• Work request: For this exercise, write out the full listing that follows exactly and skip its pictures.

• Stored data:
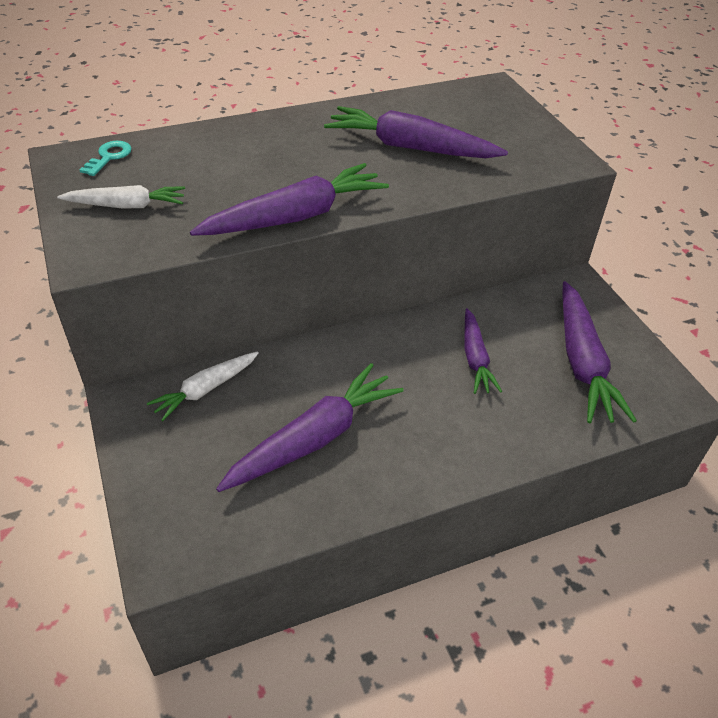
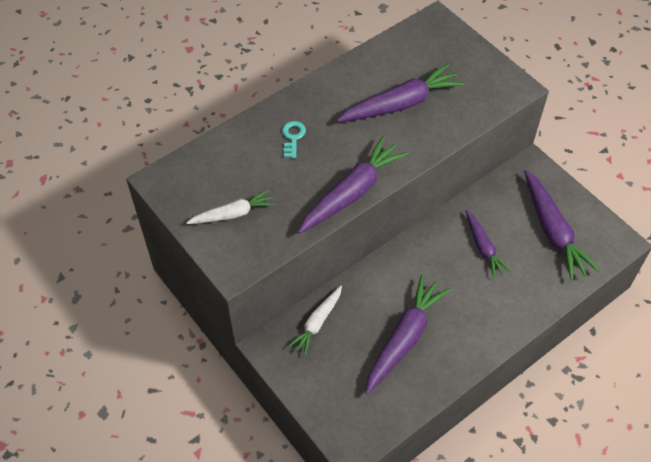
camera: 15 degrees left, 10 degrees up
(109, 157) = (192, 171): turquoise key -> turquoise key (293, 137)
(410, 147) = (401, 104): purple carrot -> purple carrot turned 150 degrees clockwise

• Solution to this problem:
camera: 15 degrees left, 10 degrees up
(109, 157) = (192, 171): turquoise key -> turquoise key (293, 137)
(410, 147) = (401, 104): purple carrot -> purple carrot turned 150 degrees clockwise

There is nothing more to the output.